#### WORKING DATA
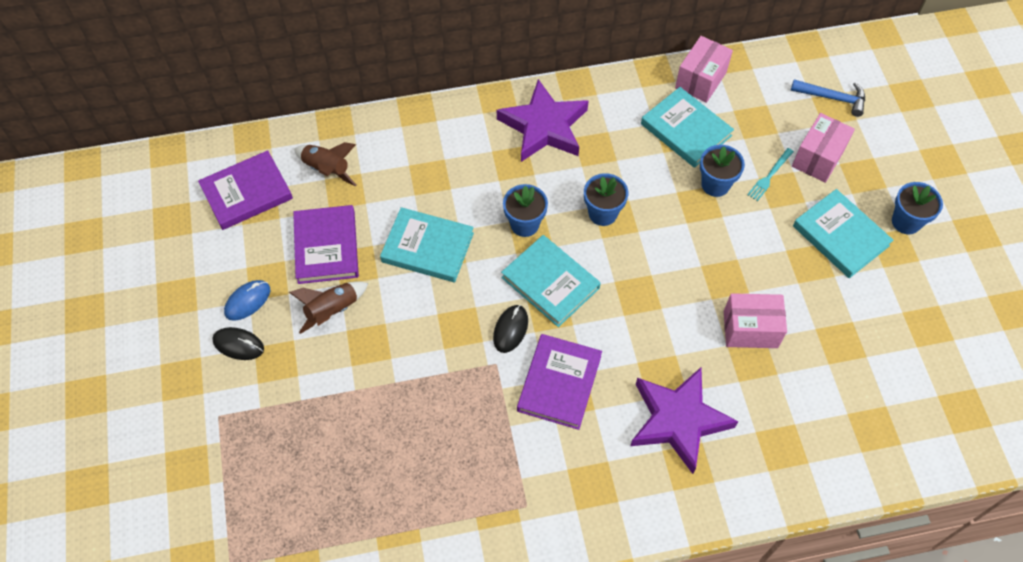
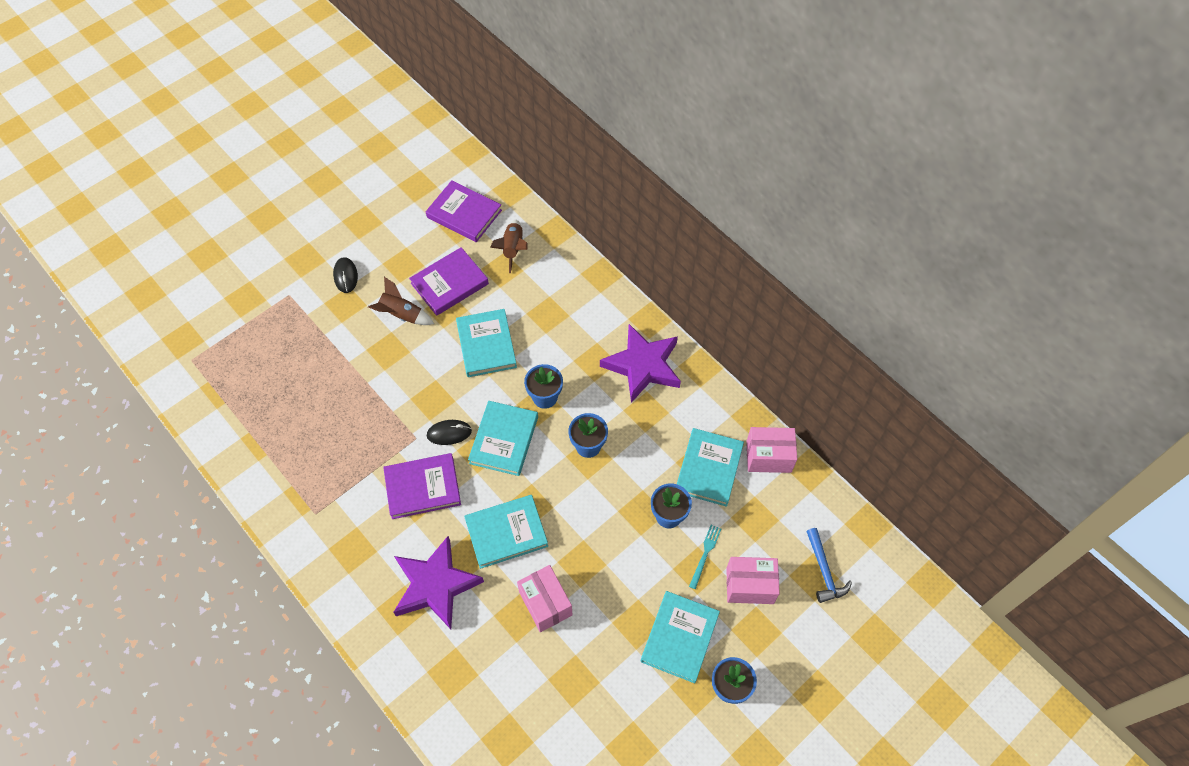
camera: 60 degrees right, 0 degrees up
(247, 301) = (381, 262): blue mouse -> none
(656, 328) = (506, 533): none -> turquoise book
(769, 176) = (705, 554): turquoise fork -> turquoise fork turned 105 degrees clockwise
########
#### WORKING DATA
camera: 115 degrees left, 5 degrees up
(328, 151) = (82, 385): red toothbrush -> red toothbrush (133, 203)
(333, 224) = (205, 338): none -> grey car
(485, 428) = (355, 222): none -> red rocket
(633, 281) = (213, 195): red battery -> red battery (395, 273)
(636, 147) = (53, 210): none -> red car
########
TASK DETAILS → Show, from the listing above, every line holding the word "degrees".

RESULT FOR THIS TASK →
camera: 60 degrees right, 0 degrees up
(769, 176) = (705, 554): turquoise fork -> turquoise fork turned 105 degrees clockwise
camera: 115 degrees left, 5 degrees up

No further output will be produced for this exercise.